Stored dataset items
------------------------------------------------------------

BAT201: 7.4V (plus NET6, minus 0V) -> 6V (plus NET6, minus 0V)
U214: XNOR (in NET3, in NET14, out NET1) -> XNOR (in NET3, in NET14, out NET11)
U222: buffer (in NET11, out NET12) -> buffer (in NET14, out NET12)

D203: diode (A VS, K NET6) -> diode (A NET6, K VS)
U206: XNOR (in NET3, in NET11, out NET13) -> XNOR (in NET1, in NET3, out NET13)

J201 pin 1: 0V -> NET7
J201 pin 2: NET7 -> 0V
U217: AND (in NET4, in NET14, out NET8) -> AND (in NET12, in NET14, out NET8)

------------------------------------------------------------

Print exactly the lines between the line with "U222: buffer (in" and the final line of the records above, both included.

U222: buffer (in NET11, out NET12) -> buffer (in NET14, out NET12)

D203: diode (A VS, K NET6) -> diode (A NET6, K VS)
U206: XNOR (in NET3, in NET11, out NET13) -> XNOR (in NET1, in NET3, out NET13)

J201 pin 1: 0V -> NET7
J201 pin 2: NET7 -> 0V
U217: AND (in NET4, in NET14, out NET8) -> AND (in NET12, in NET14, out NET8)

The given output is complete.